**Dataset records:**
=== Section Start ===

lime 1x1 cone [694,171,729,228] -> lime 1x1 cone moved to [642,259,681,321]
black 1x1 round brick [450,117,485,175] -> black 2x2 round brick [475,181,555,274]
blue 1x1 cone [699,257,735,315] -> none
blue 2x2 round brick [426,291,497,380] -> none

=== Section End ===
=== Section Start ===

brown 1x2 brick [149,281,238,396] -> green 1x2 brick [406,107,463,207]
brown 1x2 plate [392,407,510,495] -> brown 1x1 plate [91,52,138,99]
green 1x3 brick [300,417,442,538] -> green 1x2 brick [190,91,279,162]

=== Section End ===
=== Section Start ===

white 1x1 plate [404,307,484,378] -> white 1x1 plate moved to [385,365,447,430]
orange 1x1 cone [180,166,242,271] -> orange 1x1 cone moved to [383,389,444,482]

=== Section End ===

**Required action:**
An exact copy of the lines above, from the one containing "brown 1x2 plate" down to the one containing "green 1x3 brick" and including both, is the whole answer; retype it and nothing else.

**Problem solution:**
brown 1x2 plate [392,407,510,495] -> brown 1x1 plate [91,52,138,99]
green 1x3 brick [300,417,442,538] -> green 1x2 brick [190,91,279,162]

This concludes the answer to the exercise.